**THE DATA:**

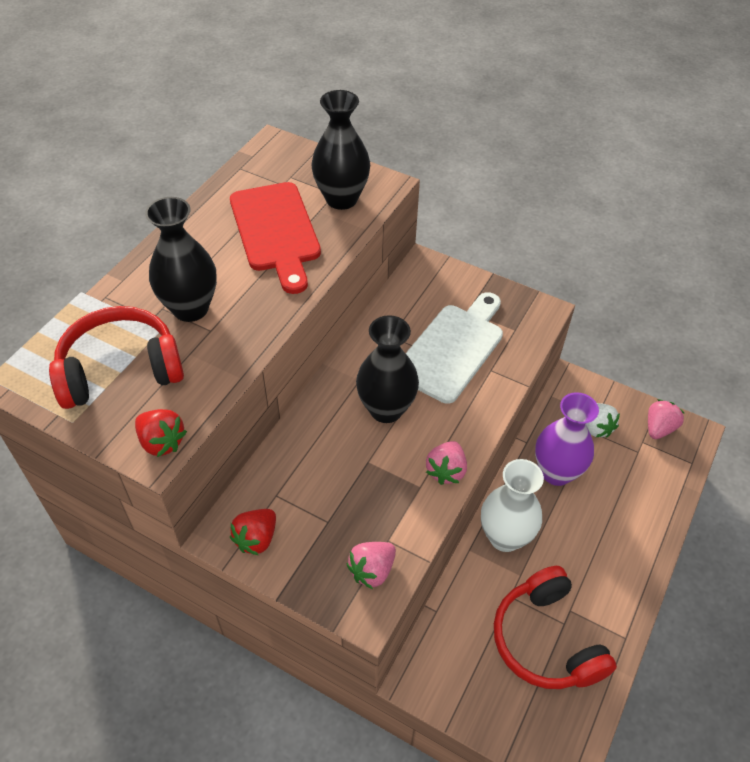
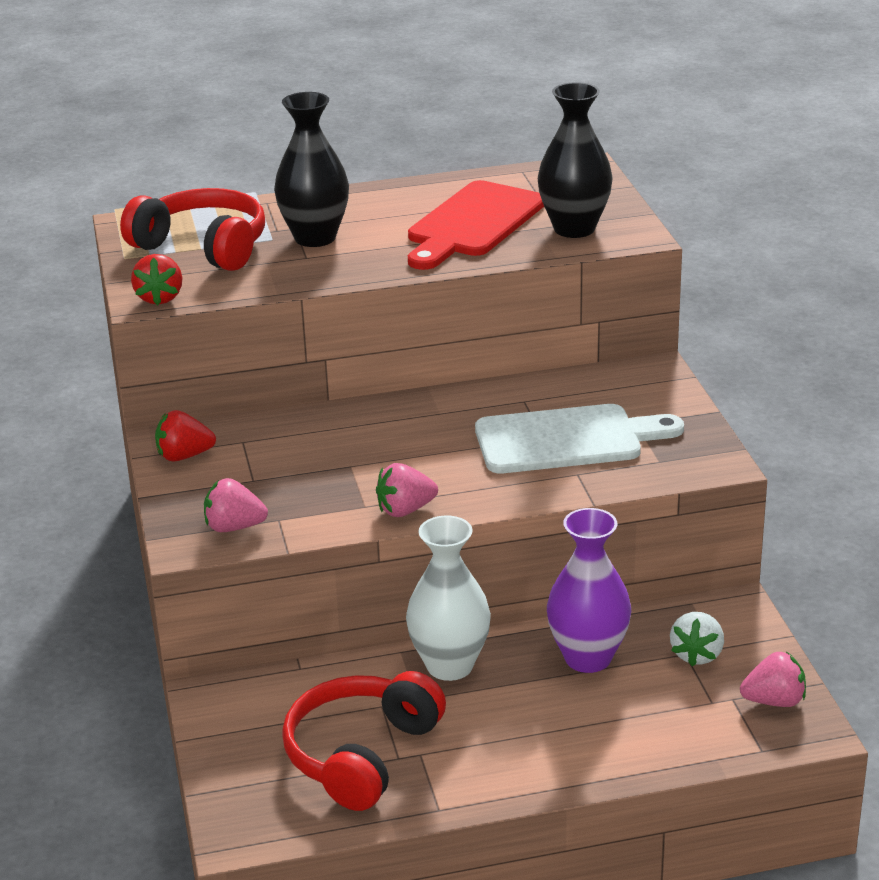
camera: 50 degrees right, 20 degrees down
black vase [356,315,419,423] -> none

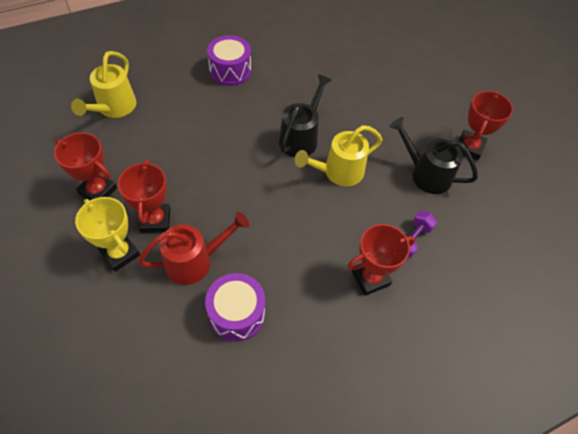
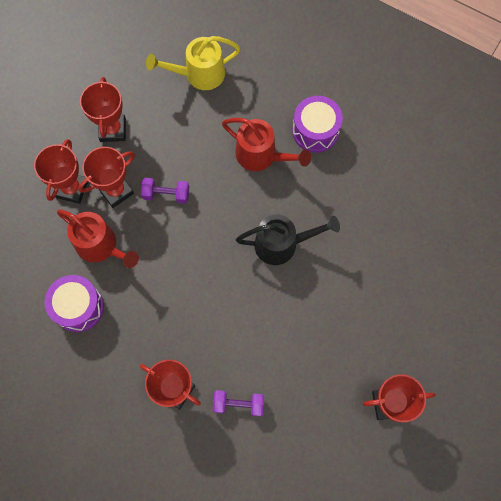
camera: 60 degrees right, 15 degrees up
yellow trophy [75,197,140,272] -> red trophy [34,139,88,204]
yellow watering can [295,125,382,186] -> none
black watering can [389,117,478,194] -> none
none -> purple dumbbell [141,178,189,204]
none -> red watering can [222,118,311,171]

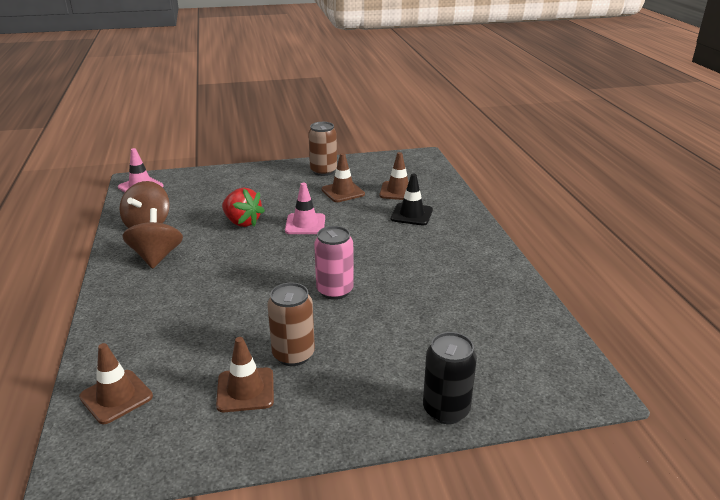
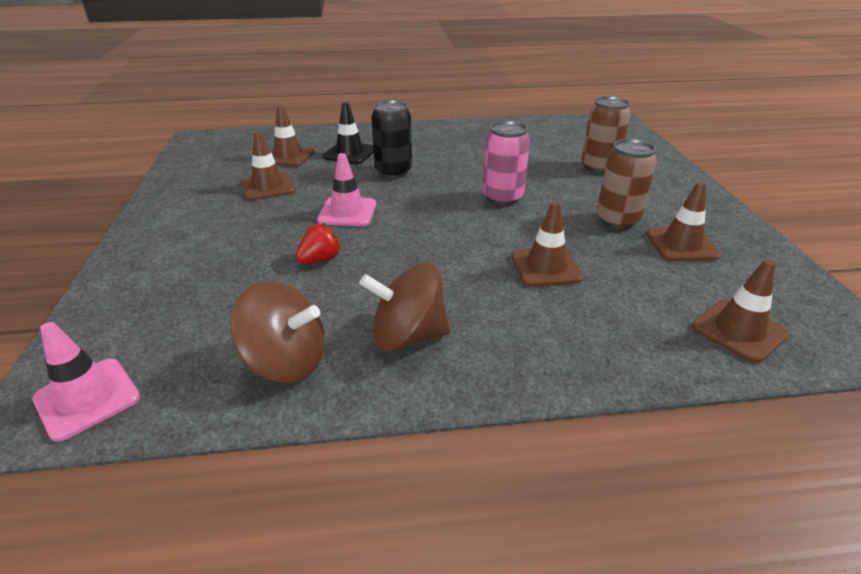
camera: 85 degrees left, 5 degrees up
red strawberry [222,188,265,227] -> red strawberry [296,222,342,264], size x0.64
brown can [308,122,337,176] -> brown can moved to [582,96,631,173]
black can [423,332,477,424] -> black can moved to [371,100,412,178]
none -> brown traffic cone [511,202,584,287]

**WORK TO COMPLETE:** Look above for the line with "yellow watering can [295,125,382,186] -> none", then give again exactly every line from there through the line with "red strawberry [222,188,265,227]", skipping the pictures.

**SOLUTION FOR THIS TASK:**
yellow watering can [295,125,382,186] -> none
black watering can [389,117,478,194] -> none
none -> purple dumbbell [141,178,189,204]
none -> red watering can [222,118,311,171]

camera: 85 degrees left, 5 degrees up
red strawberry [222,188,265,227] -> red strawberry [296,222,342,264], size x0.64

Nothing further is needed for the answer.